--- START ---

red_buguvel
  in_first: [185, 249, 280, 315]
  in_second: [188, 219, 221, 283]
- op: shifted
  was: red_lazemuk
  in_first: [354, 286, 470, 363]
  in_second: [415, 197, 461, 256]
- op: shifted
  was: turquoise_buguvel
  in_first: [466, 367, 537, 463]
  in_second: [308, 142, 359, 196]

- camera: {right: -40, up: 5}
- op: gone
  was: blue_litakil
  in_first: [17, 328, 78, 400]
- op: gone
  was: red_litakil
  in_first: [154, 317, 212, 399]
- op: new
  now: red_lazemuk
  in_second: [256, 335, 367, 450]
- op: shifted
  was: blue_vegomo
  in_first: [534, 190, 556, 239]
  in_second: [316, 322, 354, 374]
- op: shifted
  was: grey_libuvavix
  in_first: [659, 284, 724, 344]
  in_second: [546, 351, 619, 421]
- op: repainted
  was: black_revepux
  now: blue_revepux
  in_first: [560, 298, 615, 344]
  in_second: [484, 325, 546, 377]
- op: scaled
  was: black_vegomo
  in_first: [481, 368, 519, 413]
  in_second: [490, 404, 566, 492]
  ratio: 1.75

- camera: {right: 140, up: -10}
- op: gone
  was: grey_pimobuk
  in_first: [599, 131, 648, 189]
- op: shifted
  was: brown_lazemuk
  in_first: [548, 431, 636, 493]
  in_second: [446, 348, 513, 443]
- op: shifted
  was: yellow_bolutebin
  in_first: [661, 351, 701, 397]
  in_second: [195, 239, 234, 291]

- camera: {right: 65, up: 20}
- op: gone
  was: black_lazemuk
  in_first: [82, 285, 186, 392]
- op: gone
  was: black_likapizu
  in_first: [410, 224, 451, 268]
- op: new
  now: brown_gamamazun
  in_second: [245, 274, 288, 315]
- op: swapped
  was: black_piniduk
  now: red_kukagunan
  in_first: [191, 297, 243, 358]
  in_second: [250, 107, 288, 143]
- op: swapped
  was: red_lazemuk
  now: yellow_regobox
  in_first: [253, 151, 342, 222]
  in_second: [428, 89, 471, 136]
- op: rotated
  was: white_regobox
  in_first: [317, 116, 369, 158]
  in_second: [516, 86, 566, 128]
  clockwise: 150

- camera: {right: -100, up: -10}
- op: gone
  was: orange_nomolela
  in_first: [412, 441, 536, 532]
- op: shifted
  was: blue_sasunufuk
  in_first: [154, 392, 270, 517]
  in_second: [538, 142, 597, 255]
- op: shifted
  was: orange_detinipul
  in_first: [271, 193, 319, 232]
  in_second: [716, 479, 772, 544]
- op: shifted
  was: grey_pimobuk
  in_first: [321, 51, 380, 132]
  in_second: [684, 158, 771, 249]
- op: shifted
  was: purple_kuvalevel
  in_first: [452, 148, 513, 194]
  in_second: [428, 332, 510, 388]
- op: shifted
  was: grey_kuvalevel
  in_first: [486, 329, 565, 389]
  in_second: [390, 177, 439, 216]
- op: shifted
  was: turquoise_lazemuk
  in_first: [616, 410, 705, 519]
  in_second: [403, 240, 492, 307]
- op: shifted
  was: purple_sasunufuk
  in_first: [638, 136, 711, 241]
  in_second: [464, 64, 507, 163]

--- END ---

> _Work instructions_:
The only acceptable answer is the full set of entries, repeated exactly.

> _Answer section_:
red_buguvel
  in_first: [185, 249, 280, 315]
  in_second: [188, 219, 221, 283]
- op: shifted
  was: red_lazemuk
  in_first: [354, 286, 470, 363]
  in_second: [415, 197, 461, 256]
- op: shifted
  was: turquoise_buguvel
  in_first: [466, 367, 537, 463]
  in_second: [308, 142, 359, 196]

- camera: {right: -40, up: 5}
- op: gone
  was: blue_litakil
  in_first: [17, 328, 78, 400]
- op: gone
  was: red_litakil
  in_first: [154, 317, 212, 399]
- op: new
  now: red_lazemuk
  in_second: [256, 335, 367, 450]
- op: shifted
  was: blue_vegomo
  in_first: [534, 190, 556, 239]
  in_second: [316, 322, 354, 374]
- op: shifted
  was: grey_libuvavix
  in_first: [659, 284, 724, 344]
  in_second: [546, 351, 619, 421]
- op: repainted
  was: black_revepux
  now: blue_revepux
  in_first: [560, 298, 615, 344]
  in_second: [484, 325, 546, 377]
- op: scaled
  was: black_vegomo
  in_first: [481, 368, 519, 413]
  in_second: [490, 404, 566, 492]
  ratio: 1.75

- camera: {right: 140, up: -10}
- op: gone
  was: grey_pimobuk
  in_first: [599, 131, 648, 189]
- op: shifted
  was: brown_lazemuk
  in_first: [548, 431, 636, 493]
  in_second: [446, 348, 513, 443]
- op: shifted
  was: yellow_bolutebin
  in_first: [661, 351, 701, 397]
  in_second: [195, 239, 234, 291]

- camera: {right: 65, up: 20}
- op: gone
  was: black_lazemuk
  in_first: [82, 285, 186, 392]
- op: gone
  was: black_likapizu
  in_first: [410, 224, 451, 268]
- op: new
  now: brown_gamamazun
  in_second: [245, 274, 288, 315]
- op: swapped
  was: black_piniduk
  now: red_kukagunan
  in_first: [191, 297, 243, 358]
  in_second: [250, 107, 288, 143]
- op: swapped
  was: red_lazemuk
  now: yellow_regobox
  in_first: [253, 151, 342, 222]
  in_second: [428, 89, 471, 136]
- op: rotated
  was: white_regobox
  in_first: [317, 116, 369, 158]
  in_second: [516, 86, 566, 128]
  clockwise: 150

- camera: {right: -100, up: -10}
- op: gone
  was: orange_nomolela
  in_first: [412, 441, 536, 532]
- op: shifted
  was: blue_sasunufuk
  in_first: [154, 392, 270, 517]
  in_second: [538, 142, 597, 255]
- op: shifted
  was: orange_detinipul
  in_first: [271, 193, 319, 232]
  in_second: [716, 479, 772, 544]
- op: shifted
  was: grey_pimobuk
  in_first: [321, 51, 380, 132]
  in_second: [684, 158, 771, 249]
- op: shifted
  was: purple_kuvalevel
  in_first: [452, 148, 513, 194]
  in_second: [428, 332, 510, 388]
- op: shifted
  was: grey_kuvalevel
  in_first: [486, 329, 565, 389]
  in_second: [390, 177, 439, 216]
- op: shifted
  was: turquoise_lazemuk
  in_first: [616, 410, 705, 519]
  in_second: [403, 240, 492, 307]
- op: shifted
  was: purple_sasunufuk
  in_first: [638, 136, 711, 241]
  in_second: [464, 64, 507, 163]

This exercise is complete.